:: Work task ::
In the entries that follow, copy exactly each line from the first through the line with "(514, 408) = (461, 208): green".

Records from a collection:

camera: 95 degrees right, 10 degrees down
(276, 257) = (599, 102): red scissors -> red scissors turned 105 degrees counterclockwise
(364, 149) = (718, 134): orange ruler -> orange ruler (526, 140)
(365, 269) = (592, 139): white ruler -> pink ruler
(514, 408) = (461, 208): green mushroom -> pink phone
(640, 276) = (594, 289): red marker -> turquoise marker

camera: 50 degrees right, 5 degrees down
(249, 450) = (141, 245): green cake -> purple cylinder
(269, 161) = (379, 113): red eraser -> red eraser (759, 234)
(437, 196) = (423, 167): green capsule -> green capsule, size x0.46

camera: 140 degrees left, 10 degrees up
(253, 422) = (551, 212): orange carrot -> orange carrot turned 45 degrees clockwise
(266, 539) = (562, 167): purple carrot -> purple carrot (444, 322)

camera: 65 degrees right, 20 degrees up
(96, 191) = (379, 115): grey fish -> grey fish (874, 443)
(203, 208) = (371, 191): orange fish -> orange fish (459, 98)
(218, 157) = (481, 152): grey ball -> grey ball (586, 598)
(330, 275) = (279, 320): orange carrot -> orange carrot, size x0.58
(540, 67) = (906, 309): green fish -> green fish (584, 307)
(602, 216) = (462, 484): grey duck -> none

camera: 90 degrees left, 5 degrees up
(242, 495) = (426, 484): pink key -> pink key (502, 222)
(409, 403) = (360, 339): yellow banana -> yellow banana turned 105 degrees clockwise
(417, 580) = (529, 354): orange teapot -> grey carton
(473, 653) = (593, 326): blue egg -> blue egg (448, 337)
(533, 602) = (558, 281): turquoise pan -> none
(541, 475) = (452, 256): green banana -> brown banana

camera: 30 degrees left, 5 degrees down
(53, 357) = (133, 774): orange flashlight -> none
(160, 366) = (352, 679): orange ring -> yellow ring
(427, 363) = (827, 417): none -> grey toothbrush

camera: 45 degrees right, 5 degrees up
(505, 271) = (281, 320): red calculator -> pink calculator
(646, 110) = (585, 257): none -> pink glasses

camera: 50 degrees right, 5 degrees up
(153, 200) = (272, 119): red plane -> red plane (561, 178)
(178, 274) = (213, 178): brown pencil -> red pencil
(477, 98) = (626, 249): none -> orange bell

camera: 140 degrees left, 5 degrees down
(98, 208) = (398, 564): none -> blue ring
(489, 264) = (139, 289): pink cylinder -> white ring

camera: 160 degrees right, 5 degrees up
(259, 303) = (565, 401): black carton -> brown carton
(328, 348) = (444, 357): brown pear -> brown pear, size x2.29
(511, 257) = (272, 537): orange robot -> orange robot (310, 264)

:: Task solution ::
camera: 95 degrees right, 10 degrees down
(276, 257) = (599, 102): red scissors -> red scissors turned 105 degrees counterclockwise
(364, 149) = (718, 134): orange ruler -> orange ruler (526, 140)
(365, 269) = (592, 139): white ruler -> pink ruler
(514, 408) = (461, 208): green mushroom -> pink phone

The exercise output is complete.